Assigned task:
Which lines to output? The line containing "white ball [319,376,368,424]" and every line after it in the data below, each copied exactly.

Extracted material:
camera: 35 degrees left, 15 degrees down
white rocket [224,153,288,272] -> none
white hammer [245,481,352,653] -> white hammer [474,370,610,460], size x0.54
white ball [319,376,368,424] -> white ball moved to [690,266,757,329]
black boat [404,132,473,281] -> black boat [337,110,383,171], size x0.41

Written solution:
white ball [319,376,368,424] -> white ball moved to [690,266,757,329]
black boat [404,132,473,281] -> black boat [337,110,383,171], size x0.41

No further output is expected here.